* _WORK ITEM_: Pictures aside, can you reproduce the records word for word?

——

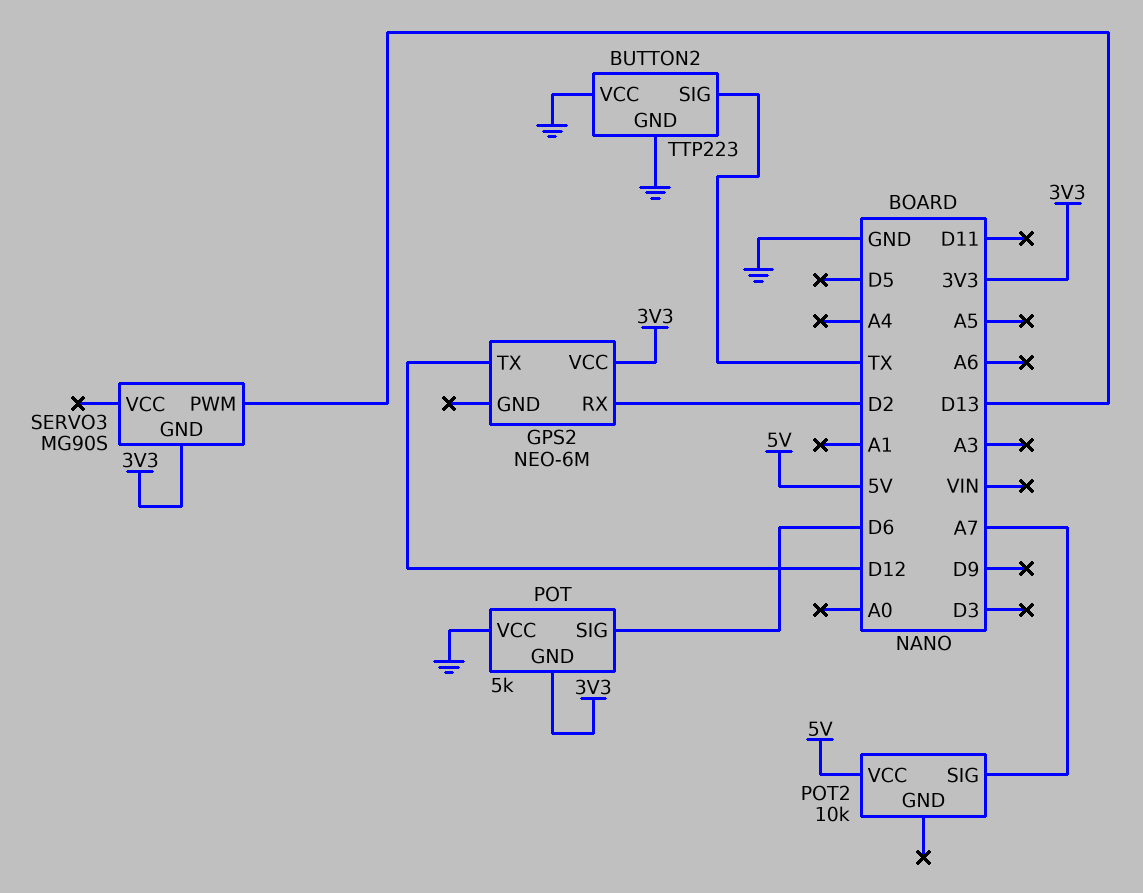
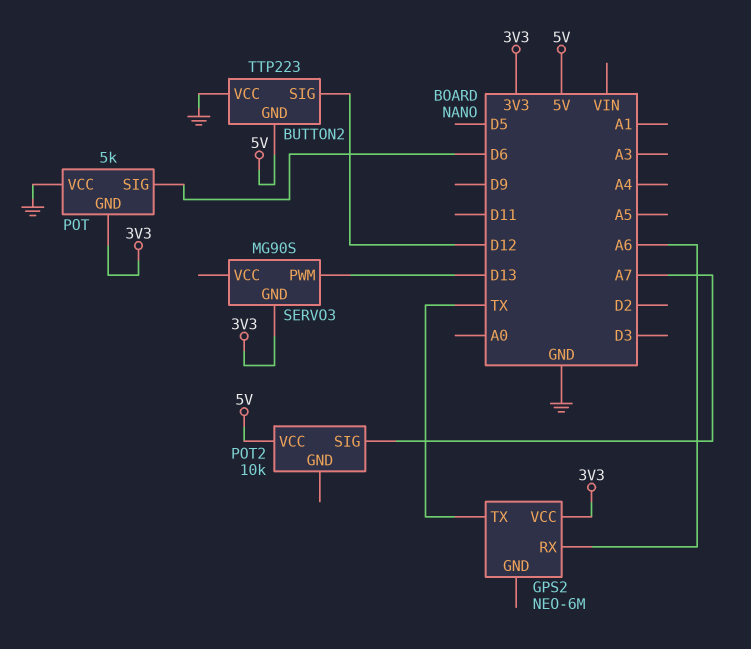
BUTTON2 pin GND: GND -> 5V
BUTTON2 pin SIG: TX -> D12
GPS2 pin RX: D2 -> A6
GPS2 pin TX: D12 -> TX

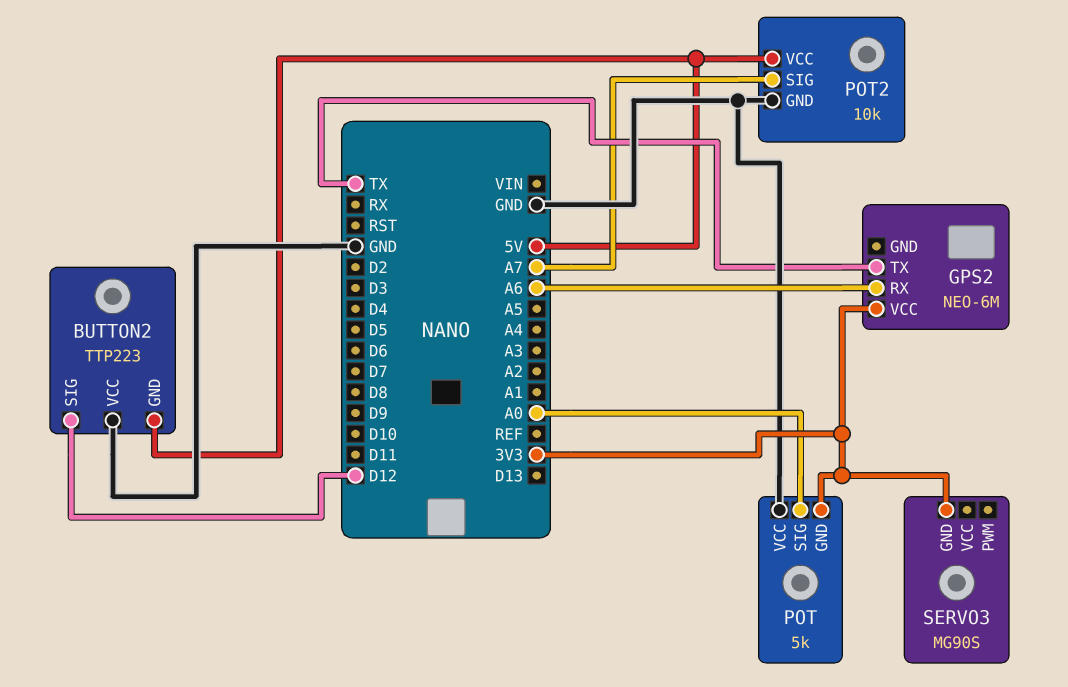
POT pin SIG: D6 -> A0
POT2 pin GND: none -> GND
SERVO3 pin PWM: D13 -> none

——

* _EXPECTED OUTPUT_:
BUTTON2 pin GND: GND -> 5V
BUTTON2 pin SIG: TX -> D12
GPS2 pin RX: D2 -> A6
GPS2 pin TX: D12 -> TX

POT pin SIG: D6 -> A0
POT2 pin GND: none -> GND
SERVO3 pin PWM: D13 -> none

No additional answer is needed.